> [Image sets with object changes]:
• • • •
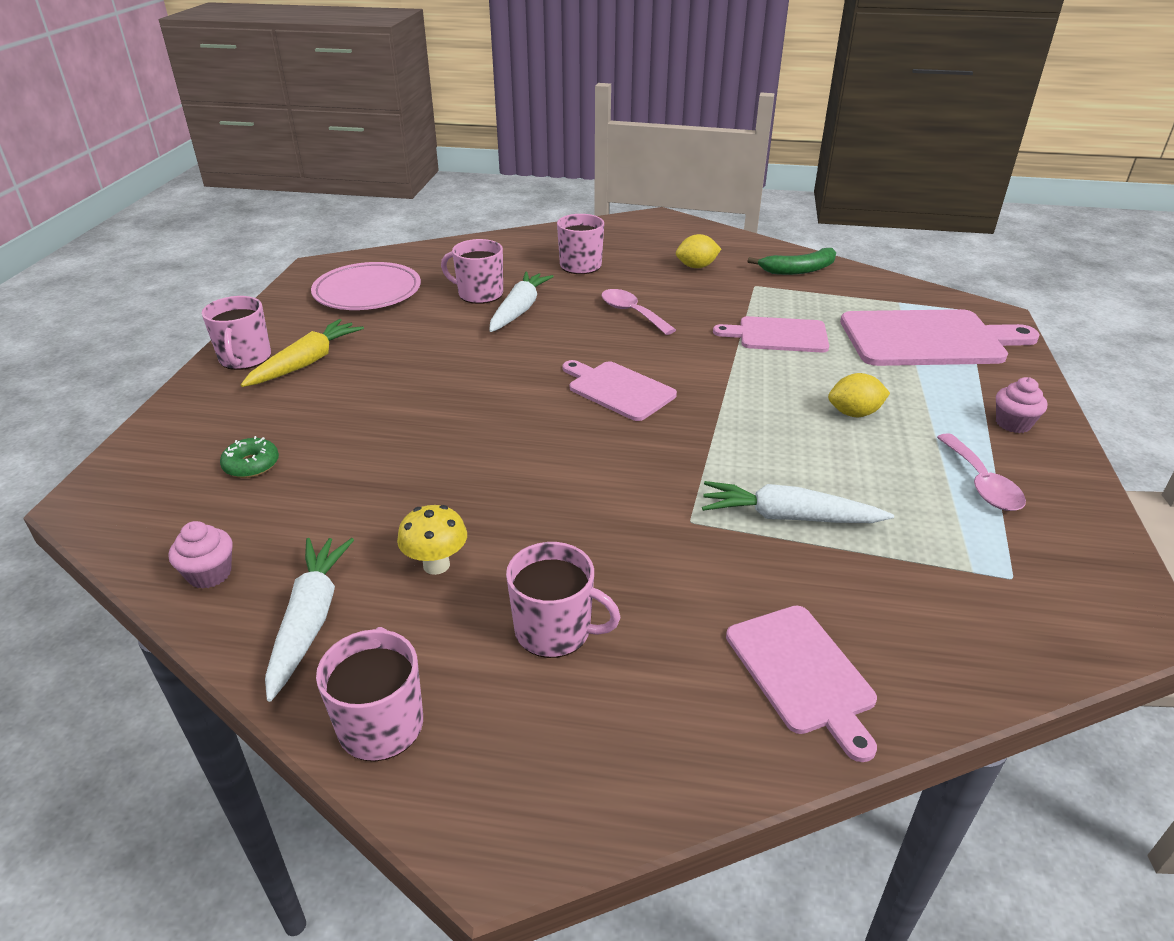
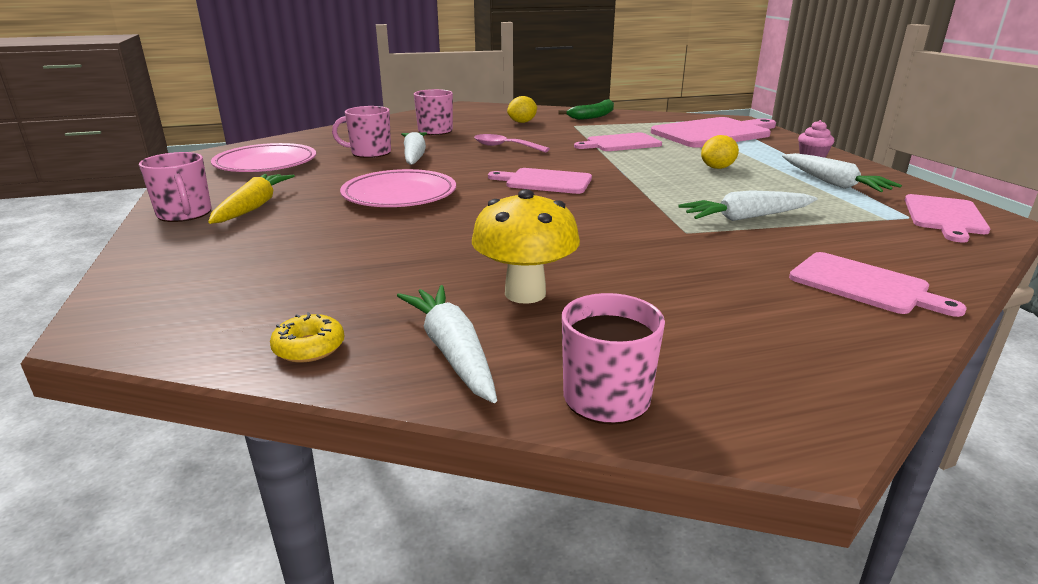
camera: 25 degrees left, 10 degrees down
pink cupcake [169,521,233,589] -> yellow donut [270,312,344,363]
green donut [220,436,279,478] -> none
yellow mushroom [397,505,467,575] -> yellow mushroom [472,189,580,304], size x1.61
pink mug [506,542,621,658] -> none
pink spoon [937,433,1026,511] -> white carrot [782,153,902,192]
none -> pink plate [340,169,456,207]
none -> pink cutting board [905,194,990,243]

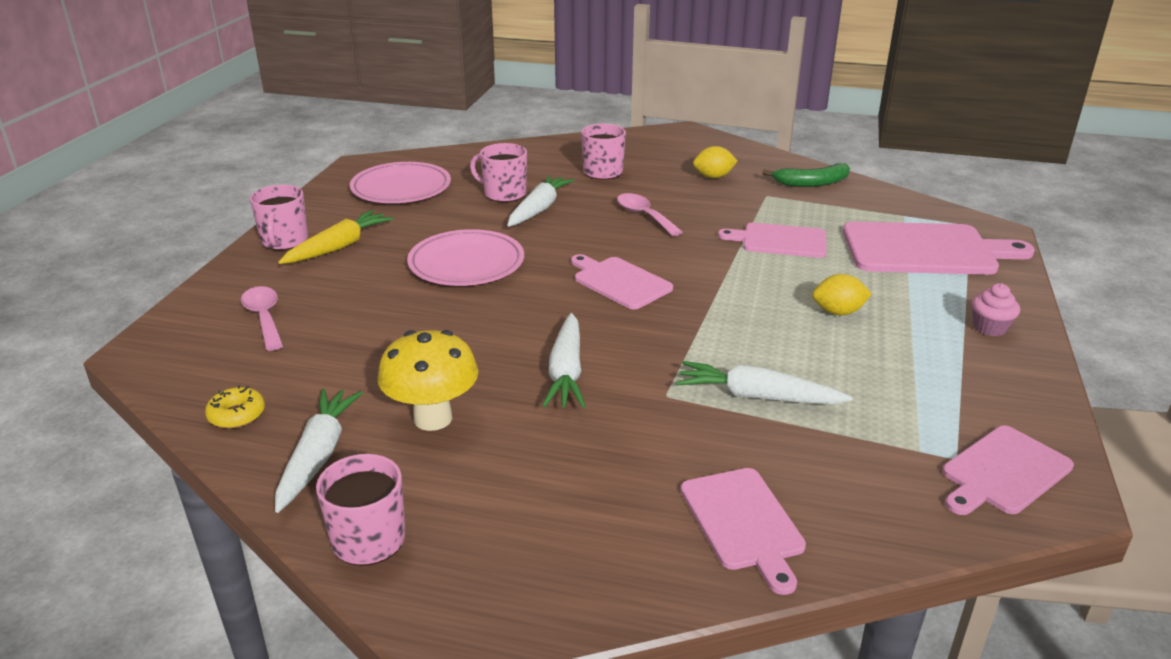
camera: 30 degrees right, 5 degrees up
white carrot [782,153,902,192] -> white carrot moved to [542,313,586,408]
none -> pink spoon [241,286,283,351]

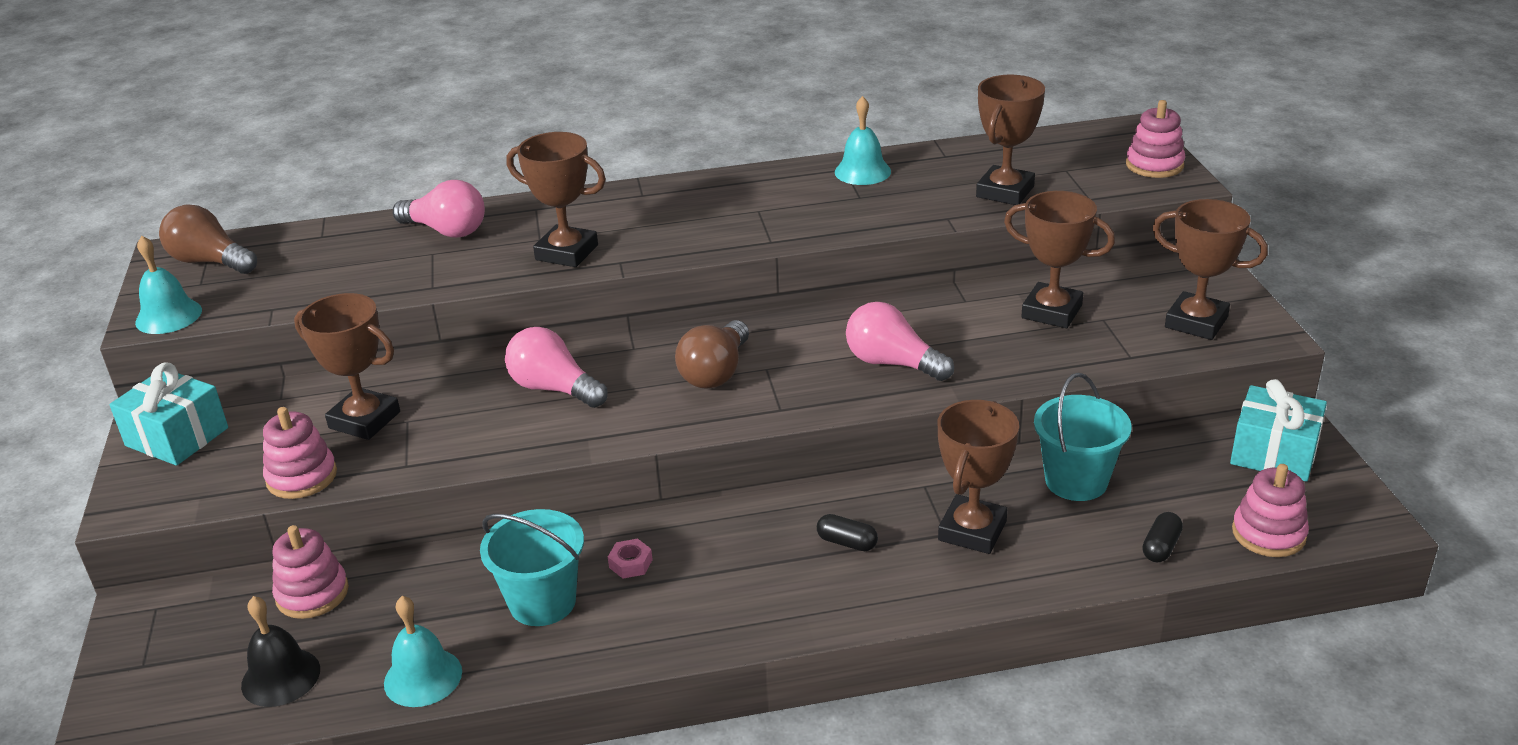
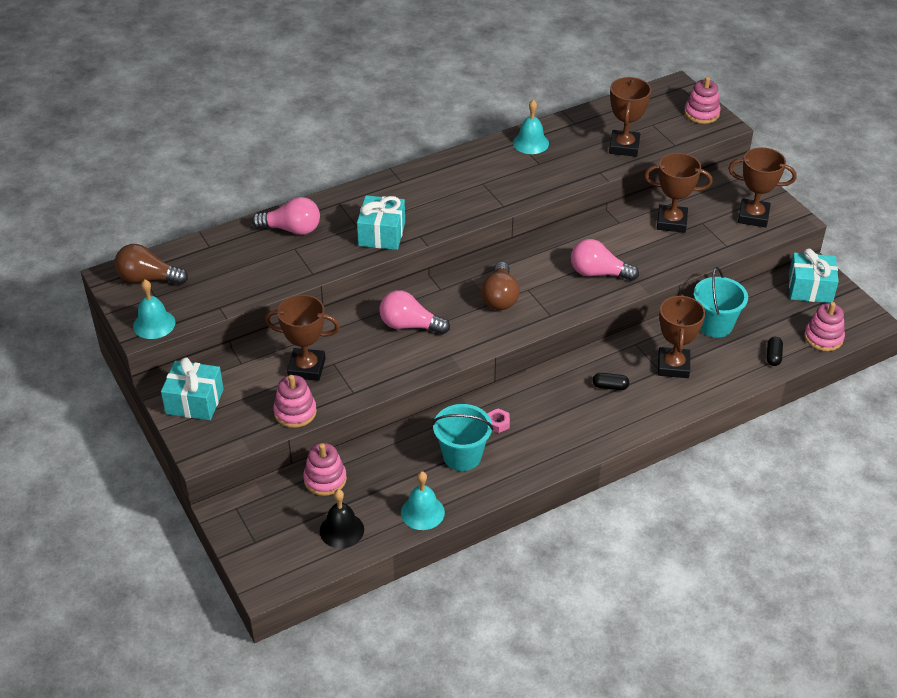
camera: 20 degrees left, 10 degrees up
brown trophy [507,132,606,267] -> turquoise gift [357,195,405,250]

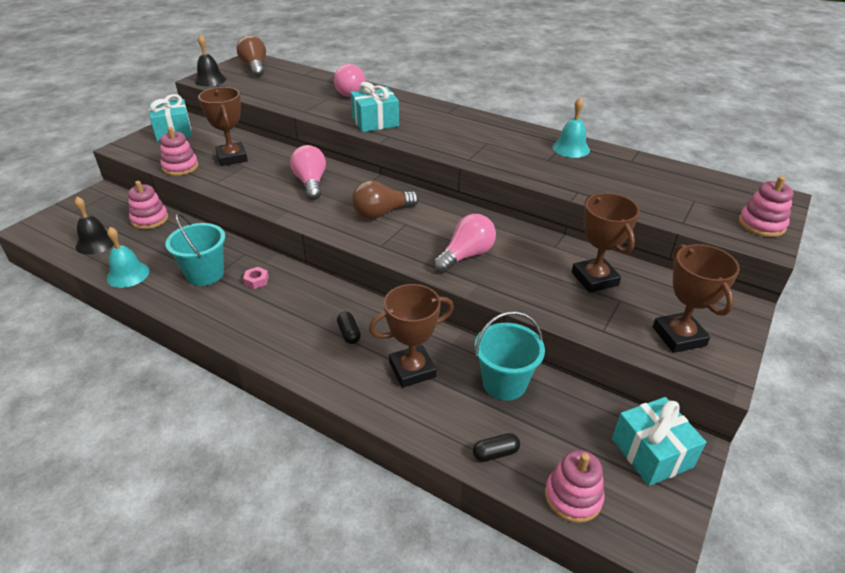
camera: 60 degrees right, 5 degrees down
turquoise bell [133,280,175,339] -> black bell [194,34,226,86]
pink light bulb [571,239,639,281] -> pink light bulb turned 60 degrees clockwise [433,214,496,273]
brown trophy [609,77,651,157] -> none

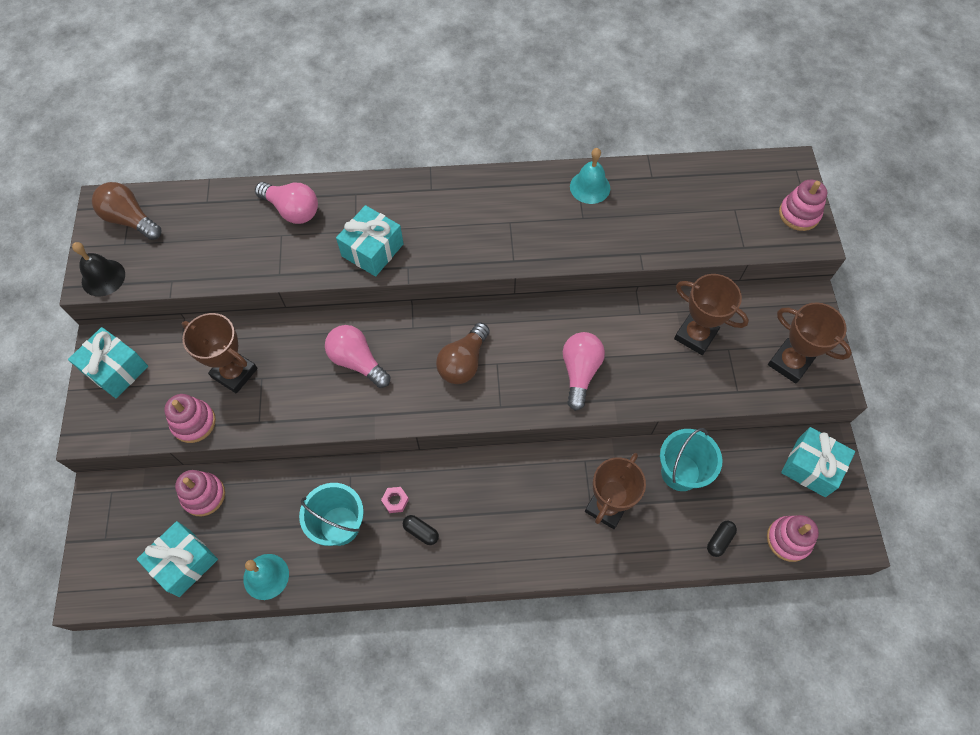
camera: 35 degrees left, 25 degrees up
black bell [74,197,114,255] -> turquoise gift [137,521,218,597]
black capsule [337,312,361,344] -> black capsule moved to [403,515,439,545]

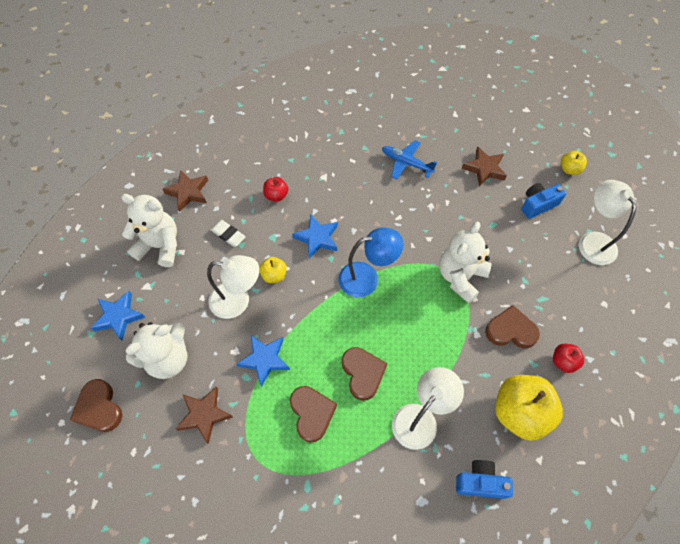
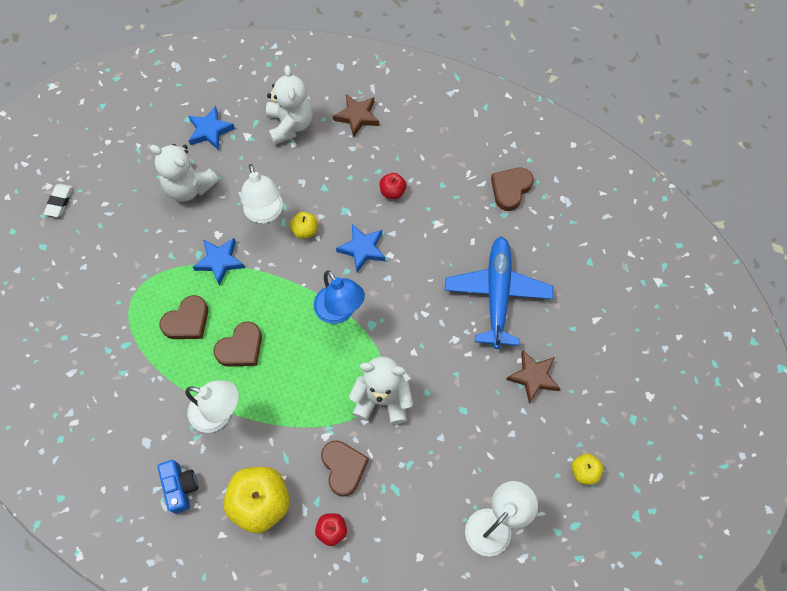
camera: 65 degrees right, 5 degrees up
brown heart [70,379,123,432] -> brown heart moved to [491,168,534,211]
brown star [176,386,233,444] -> none
white eraser [210,220,246,247] -> white eraser moved to [44,184,73,217]
blue plane [382,140,437,179] -> blue plane [445,236,553,349], size x1.75
blue camera [521,183,566,219] -> none

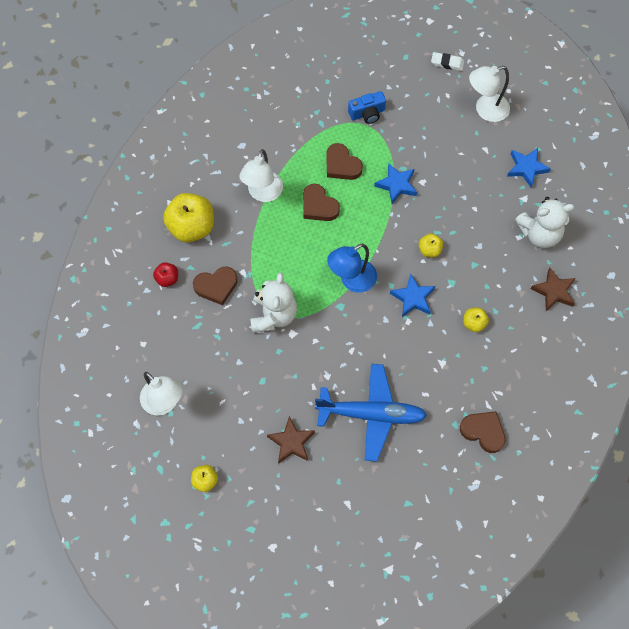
camera: 90 degrees right, 0 degrees up
white teddy bear [150,144,219,201] -> none
blue camera [157,460,198,514] -> blue camera moved to [348,91,386,124]
white lamp [241,164,283,223] -> white lamp moved to [469,66,510,122]
red apple [380,173,406,199] -> yellow apple [463,307,489,332]

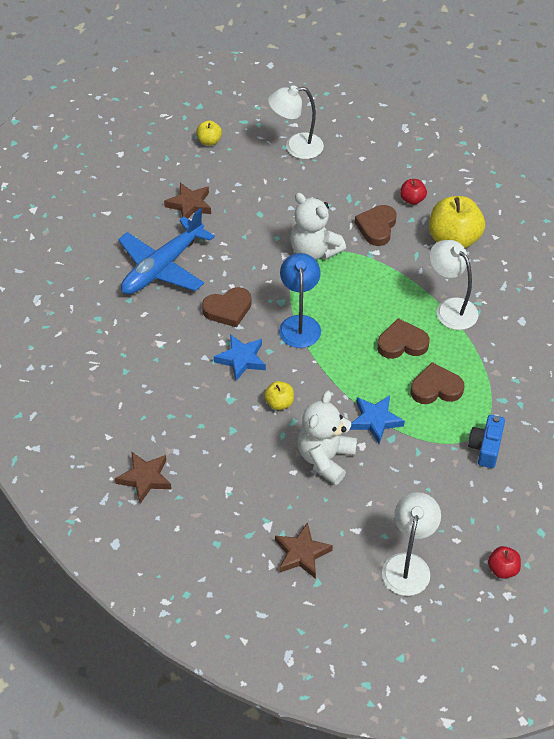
camera: 125 degrees right, 15 degrees down
white eraser [431,52,464,71] -> red apple [488,546,521,579]
brown heart [460,411,506,453] -> brown heart moved to [202,287,252,327]
yellow apple [463,307,489,332] -> none
blue star [507,148,551,187] -> brown star [275,522,333,579]
white teddy bear [515,197,574,248] -> white teddy bear moved to [298,391,357,485]

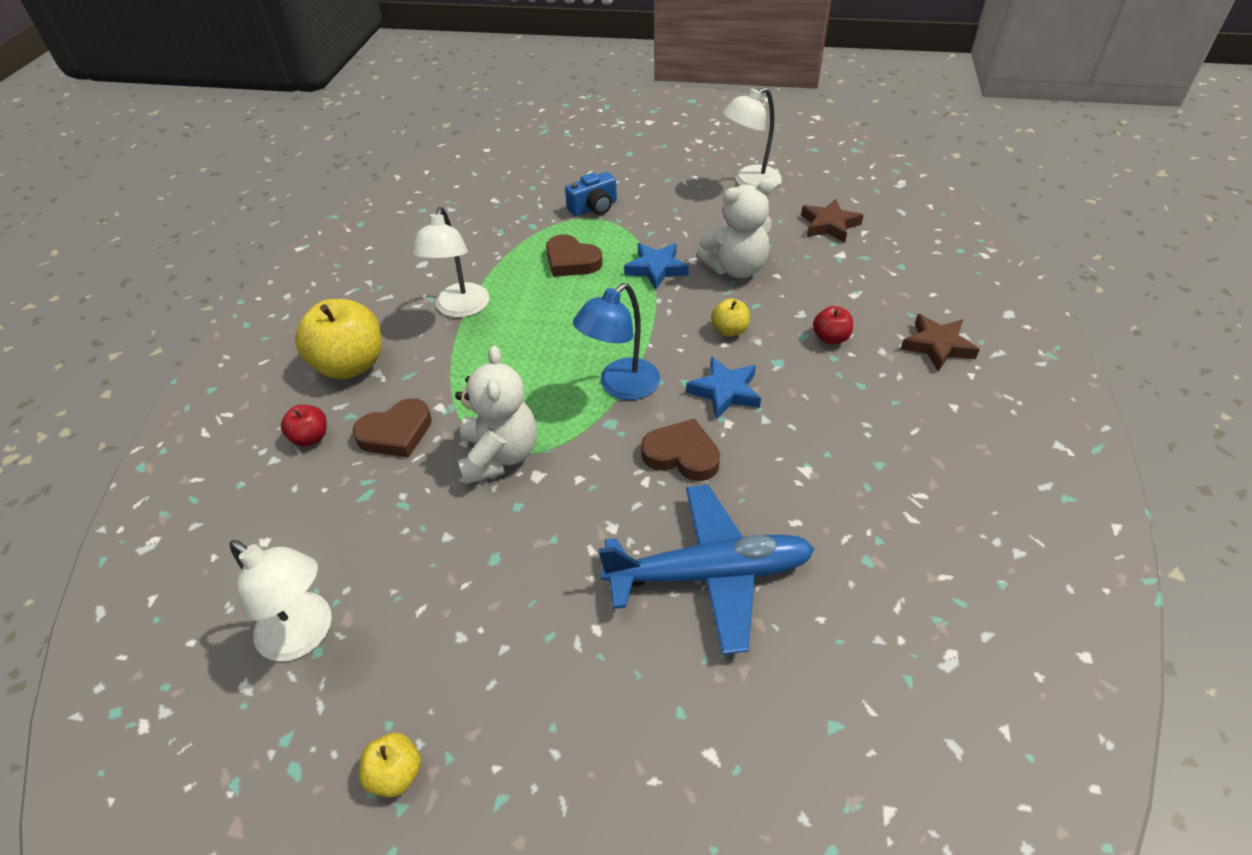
camera: 135 degrees left, 5 degrees down
brown star [164,183,211,219] -> none
brown heart [377,318,430,359] -> none
red apple [488,546,521,579] -> red apple moved to [813,306,853,344]

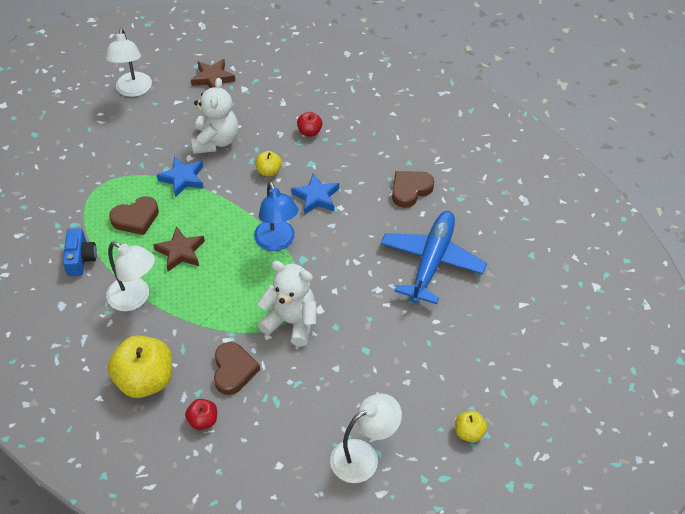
camera: 65 degrees left, 5 degrees up
blue camera [565,172,617,216] -> blue camera moved to [63,228,97,276]
brown heart [641,418,720,481] -> brown heart moved to [392,171,434,208]
brown star [901,314,980,372] -> brown star moved to [154,226,205,272]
• • • •
> [WORK REQUEST]:
Only the lines from the beginning of the records up to and including the line with "brown trophy [507,132,606,267]" should appear, exactly as they are, and no pictures.

> [EXERCISE RESULT]:
camera: 25 degrees left, 10 degrees down
pink cupcake [169,521,233,589] -> yellow donut [270,312,344,363]
green donut [220,436,279,478] -> none
yellow mushroom [397,505,467,575] -> yellow mushroom [472,189,580,304], size x1.61
pink mug [506,542,621,658] -> none
pink spoon [937,433,1026,511] -> white carrot [782,153,902,192]
none -> pink plate [340,169,456,207]
none -> pink cutting board [905,194,990,243]

camera: 30 degrees right, 5 degrees up
white carrot [782,153,902,192] -> white carrot moved to [542,313,586,408]
none -> pink spoon [241,286,283,351]

camera: 20 degrees left, 10 degrees up
brown trophy [507,132,606,267] -> turquoise gift [357,195,405,250]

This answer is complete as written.